◆ **Exercise**:
Restate every record exactly as it is written, while omitting the pictures it holds.

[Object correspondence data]

⟨

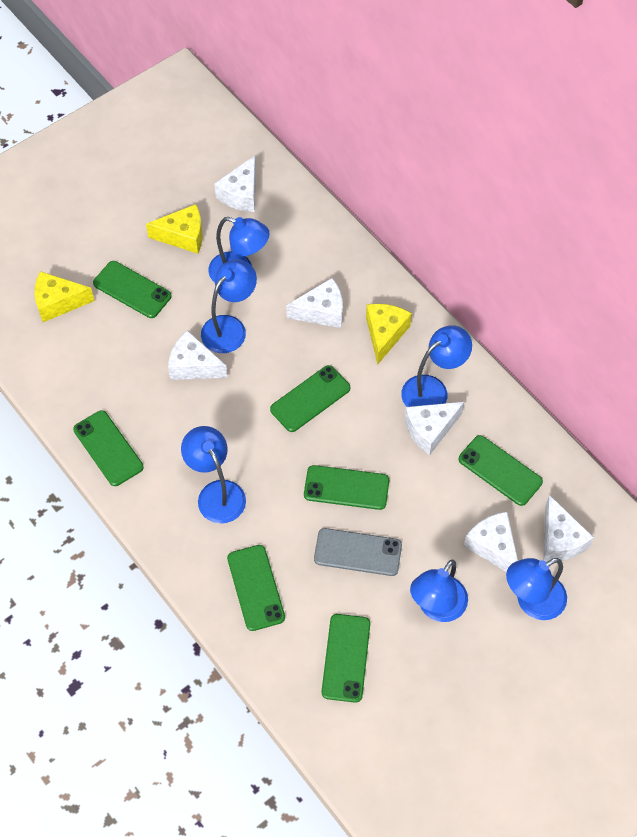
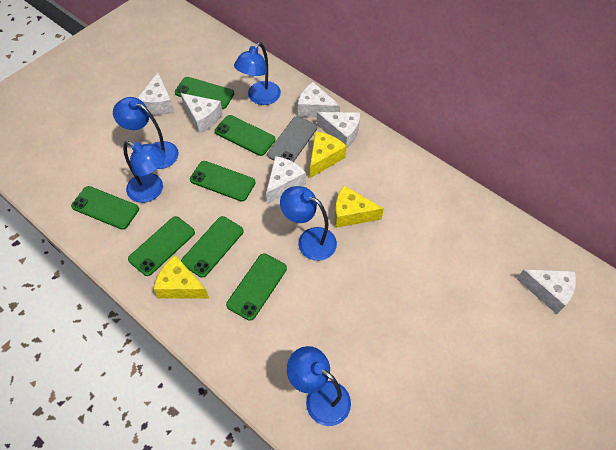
blue lamp: 6 -> 5

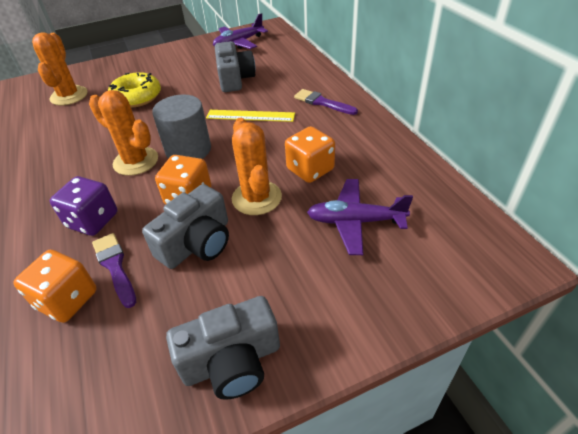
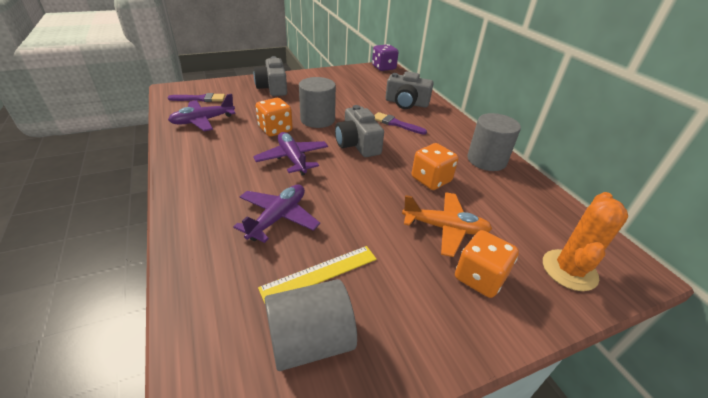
grey cylinder: 1 -> 3
orange cactus: 3 -> 1
orange plane: 0 -> 1
purple plane: 2 -> 3
yellow donut: 1 -> 0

⟩

◆ **Response area**:
blue lamp: 6 -> 5

grey cylinder: 1 -> 3
orange cactus: 3 -> 1
orange plane: 0 -> 1
purple plane: 2 -> 3
yellow donut: 1 -> 0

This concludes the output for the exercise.